Assignment: On the basis of the records below, report how many lines contain the word "none". Nothing else should be given.

[Opening The data section]

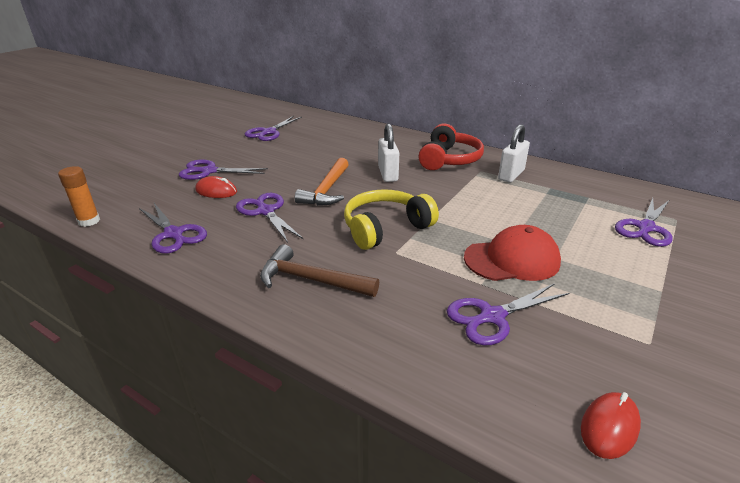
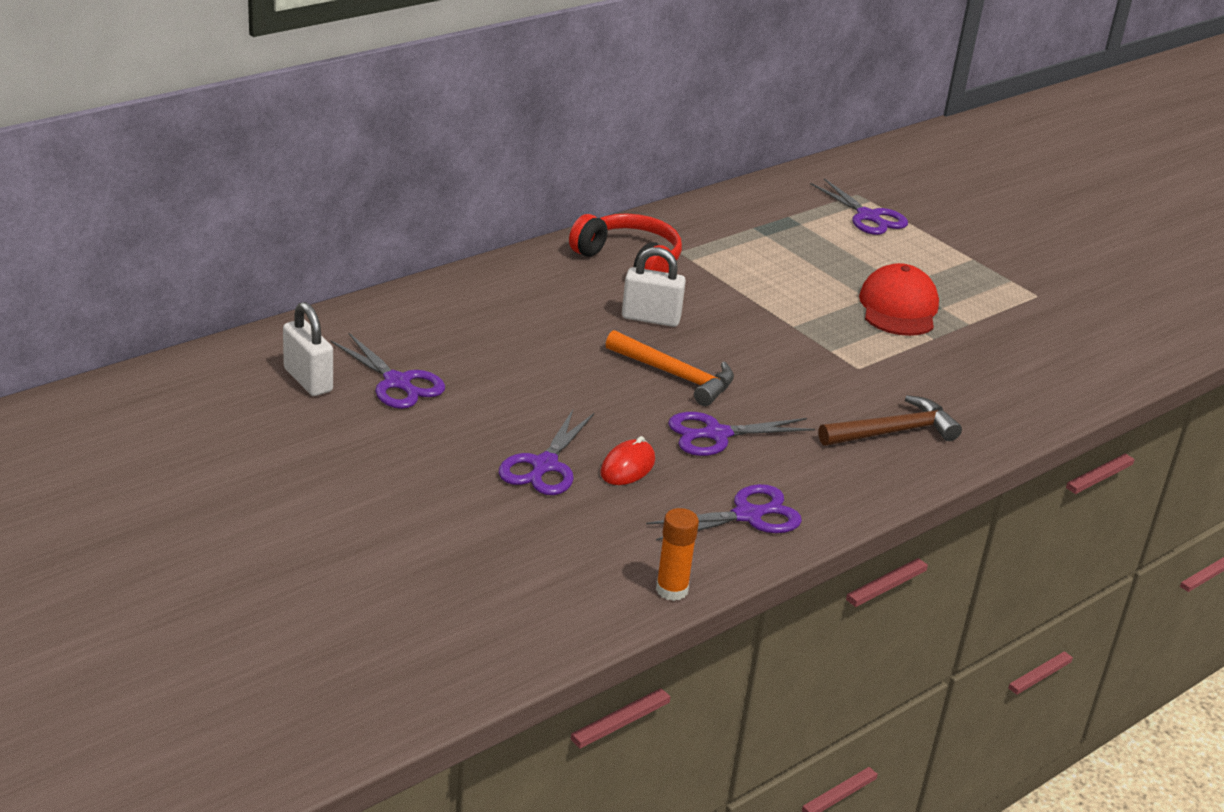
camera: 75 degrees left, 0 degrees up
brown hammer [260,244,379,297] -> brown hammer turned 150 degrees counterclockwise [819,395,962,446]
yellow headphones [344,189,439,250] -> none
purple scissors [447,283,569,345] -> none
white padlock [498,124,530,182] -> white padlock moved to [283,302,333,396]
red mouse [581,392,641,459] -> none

[Closing The data section]

Result of the task: 3